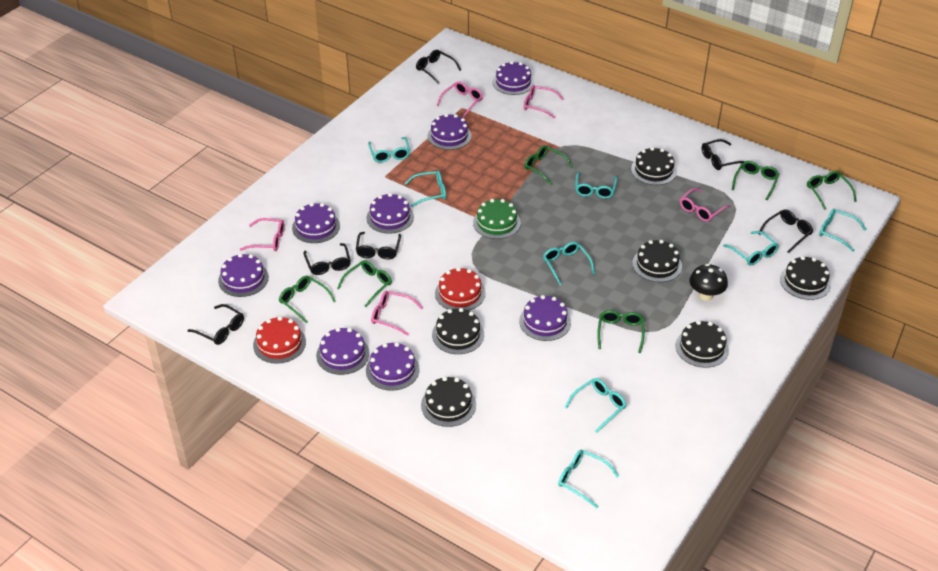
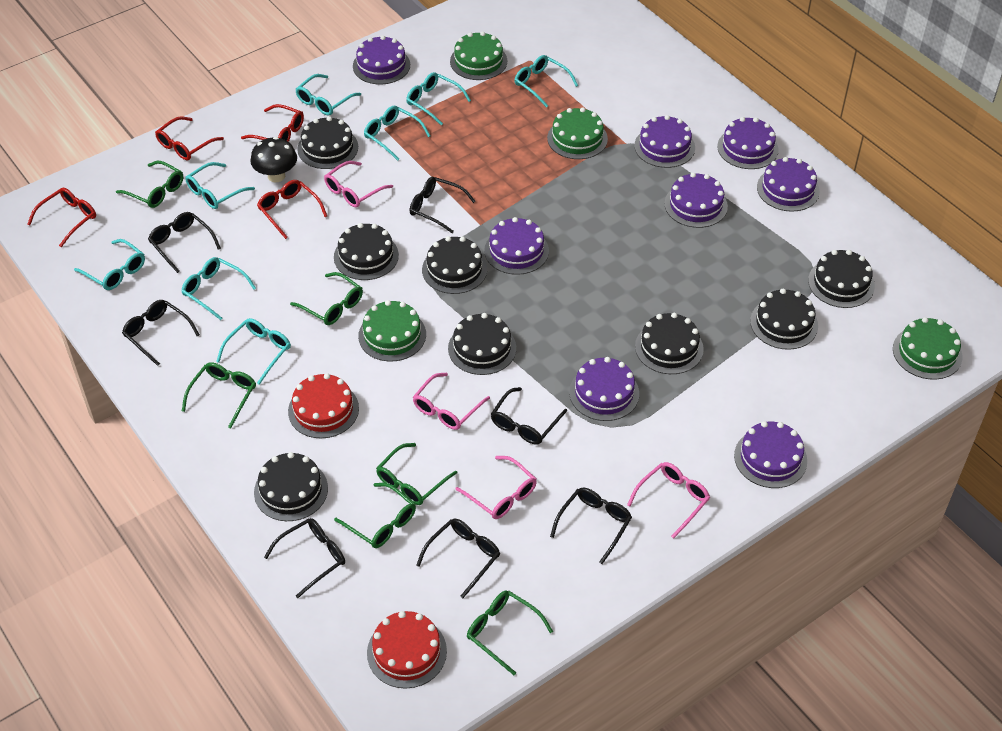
black cake: 6 -> 8
black glasses: 6 -> 7
green cake: 1 -> 4
pink glasses: 5 -> 4
red glasses: 0 -> 4

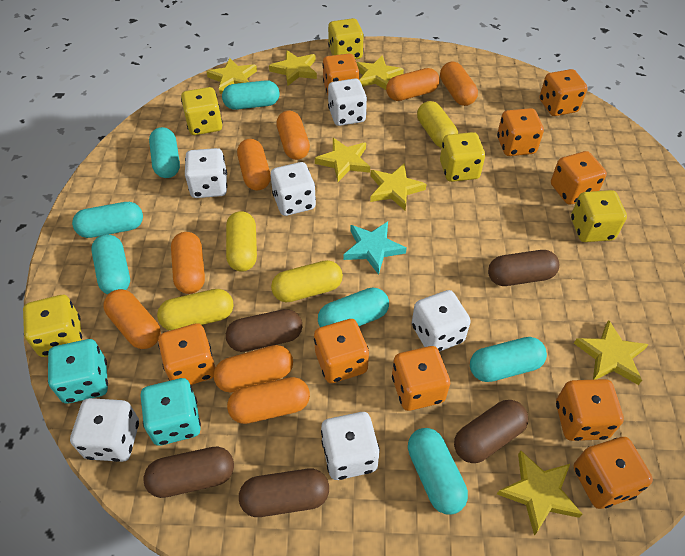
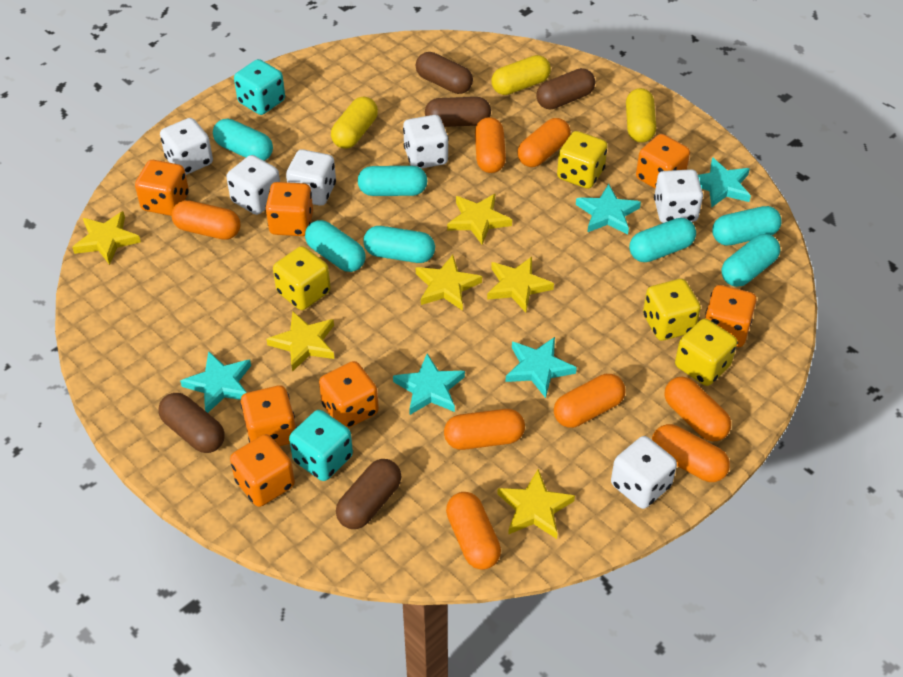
orange dice: 9 -> 7
turquoise star: 1 -> 5
yellow capsule: 4 -> 3
yellow dice: 5 -> 4
yellow star: 7 -> 6

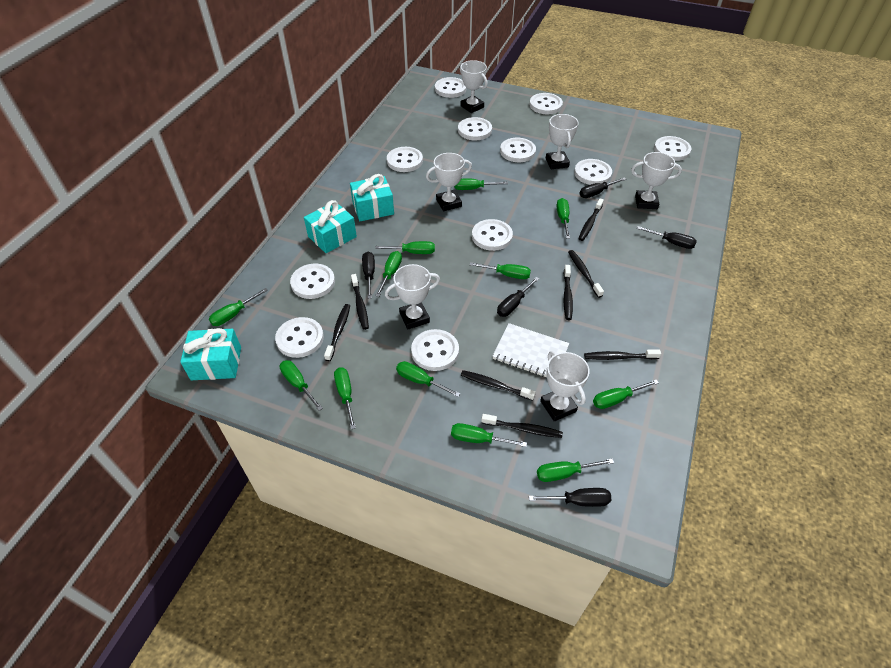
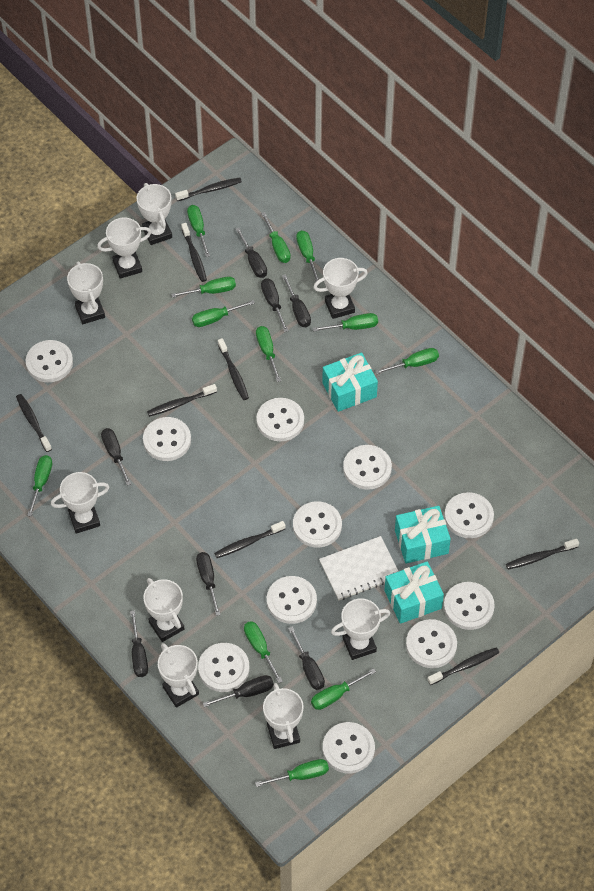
black screwdriver: 5 -> 8
white trophy: 6 -> 9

★ ★ ★ ★

Exercise instructions
Your answer should be one number: how many lines in the material hold the word "glasses".

Your response
3